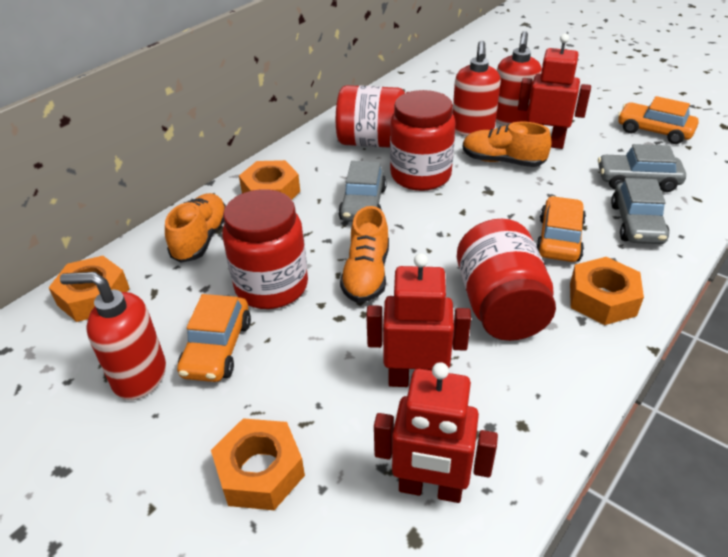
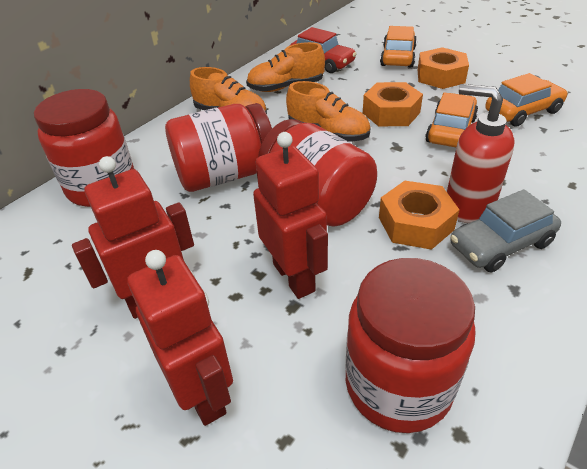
grey car: 3 -> 1
orange nut: 4 -> 3
red car: 0 -> 1
red soap dispenser: 3 -> 1

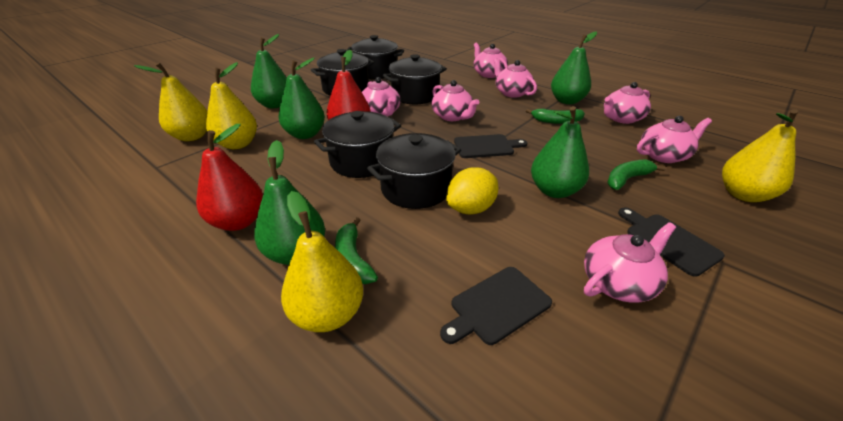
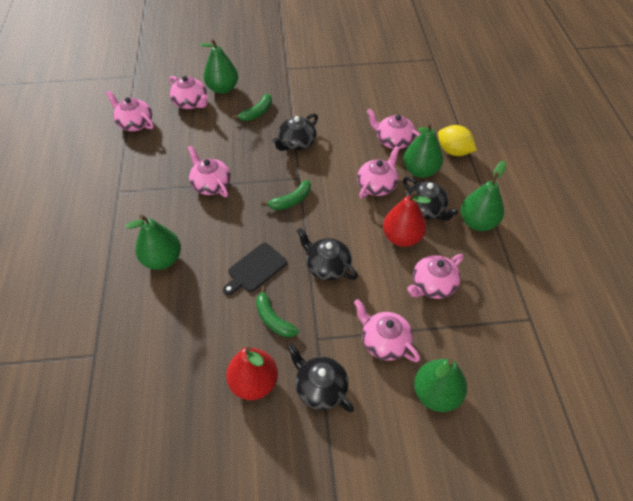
black cutting board: 3 -> 1
black pot: 5 -> 0
black teapot: 0 -> 4
yellow pear: 4 -> 0

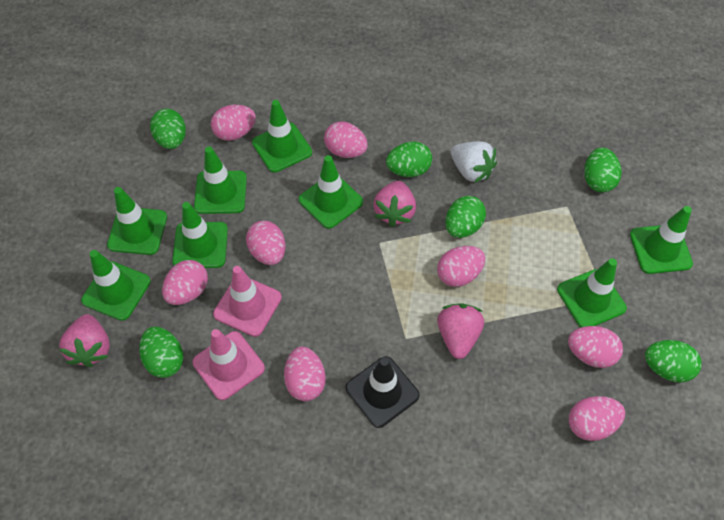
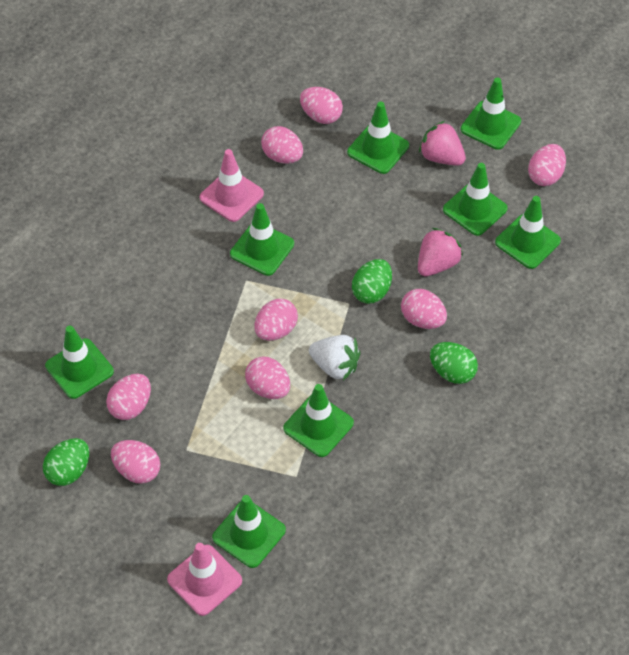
black traffic cone: 1 -> 0
green egg: 6 -> 3
pink strawberry: 3 -> 2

◇ ◇ ◇ ◇ ◇ ◇ ◇

* _GOAL OF THE EXERCISE_
What is wanted is the listing, written out exactly, with each picture removed.

* _COMPLETED EXERCISE_
grey car: 3 -> 1
orange nut: 4 -> 3
red car: 0 -> 1
red soap dispenser: 3 -> 1

black cutting board: 3 -> 1
black pot: 5 -> 0
black teapot: 0 -> 4
yellow pear: 4 -> 0

black traffic cone: 1 -> 0
green egg: 6 -> 3
pink strawberry: 3 -> 2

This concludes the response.